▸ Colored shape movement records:
————
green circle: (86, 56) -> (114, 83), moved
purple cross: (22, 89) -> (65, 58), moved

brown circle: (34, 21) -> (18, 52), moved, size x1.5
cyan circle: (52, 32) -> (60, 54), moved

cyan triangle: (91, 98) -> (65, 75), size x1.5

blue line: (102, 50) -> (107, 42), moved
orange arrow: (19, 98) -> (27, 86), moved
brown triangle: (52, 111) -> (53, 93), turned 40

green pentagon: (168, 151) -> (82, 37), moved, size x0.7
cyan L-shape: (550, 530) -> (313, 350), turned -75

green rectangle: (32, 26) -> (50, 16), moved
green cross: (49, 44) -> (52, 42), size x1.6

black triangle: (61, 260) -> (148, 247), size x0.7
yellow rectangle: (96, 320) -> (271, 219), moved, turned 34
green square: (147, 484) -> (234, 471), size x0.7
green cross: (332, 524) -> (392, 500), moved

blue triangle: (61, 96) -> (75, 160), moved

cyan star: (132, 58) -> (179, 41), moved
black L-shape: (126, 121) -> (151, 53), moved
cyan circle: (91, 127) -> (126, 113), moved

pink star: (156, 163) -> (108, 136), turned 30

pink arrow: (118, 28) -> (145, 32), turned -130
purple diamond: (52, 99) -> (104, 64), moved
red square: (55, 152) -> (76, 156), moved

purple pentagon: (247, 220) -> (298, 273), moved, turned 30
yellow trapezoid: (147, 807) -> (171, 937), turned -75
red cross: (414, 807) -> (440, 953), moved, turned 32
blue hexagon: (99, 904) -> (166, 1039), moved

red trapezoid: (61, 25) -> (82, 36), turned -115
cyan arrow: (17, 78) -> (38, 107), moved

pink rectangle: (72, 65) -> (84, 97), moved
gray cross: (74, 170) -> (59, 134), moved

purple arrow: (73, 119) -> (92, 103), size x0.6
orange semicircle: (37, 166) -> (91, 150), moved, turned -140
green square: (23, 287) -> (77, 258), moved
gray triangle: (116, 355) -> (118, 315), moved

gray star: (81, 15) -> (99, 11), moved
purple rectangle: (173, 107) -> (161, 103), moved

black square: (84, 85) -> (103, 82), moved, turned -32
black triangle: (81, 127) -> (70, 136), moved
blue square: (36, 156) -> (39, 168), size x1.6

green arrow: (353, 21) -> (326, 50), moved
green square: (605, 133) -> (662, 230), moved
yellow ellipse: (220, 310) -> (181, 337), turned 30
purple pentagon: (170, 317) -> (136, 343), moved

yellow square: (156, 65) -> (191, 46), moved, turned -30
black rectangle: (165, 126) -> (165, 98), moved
————
▸ WORK ITEM: Using only the entries above, output the line with "blue triangle: (61, 96) -> (75, 160), moved", the line with "purple pentagon: (170, 317)", and all lines between them, exactly as they stand.

▸ EXERCISE RESPONSE:
blue triangle: (61, 96) -> (75, 160), moved

cyan star: (132, 58) -> (179, 41), moved
black L-shape: (126, 121) -> (151, 53), moved
cyan circle: (91, 127) -> (126, 113), moved

pink star: (156, 163) -> (108, 136), turned 30

pink arrow: (118, 28) -> (145, 32), turned -130
purple diamond: (52, 99) -> (104, 64), moved
red square: (55, 152) -> (76, 156), moved

purple pentagon: (247, 220) -> (298, 273), moved, turned 30
yellow trapezoid: (147, 807) -> (171, 937), turned -75
red cross: (414, 807) -> (440, 953), moved, turned 32
blue hexagon: (99, 904) -> (166, 1039), moved

red trapezoid: (61, 25) -> (82, 36), turned -115
cyan arrow: (17, 78) -> (38, 107), moved

pink rectangle: (72, 65) -> (84, 97), moved
gray cross: (74, 170) -> (59, 134), moved

purple arrow: (73, 119) -> (92, 103), size x0.6
orange semicircle: (37, 166) -> (91, 150), moved, turned -140
green square: (23, 287) -> (77, 258), moved
gray triangle: (116, 355) -> (118, 315), moved

gray star: (81, 15) -> (99, 11), moved
purple rectangle: (173, 107) -> (161, 103), moved

black square: (84, 85) -> (103, 82), moved, turned -32
black triangle: (81, 127) -> (70, 136), moved
blue square: (36, 156) -> (39, 168), size x1.6

green arrow: (353, 21) -> (326, 50), moved
green square: (605, 133) -> (662, 230), moved
yellow ellipse: (220, 310) -> (181, 337), turned 30
purple pentagon: (170, 317) -> (136, 343), moved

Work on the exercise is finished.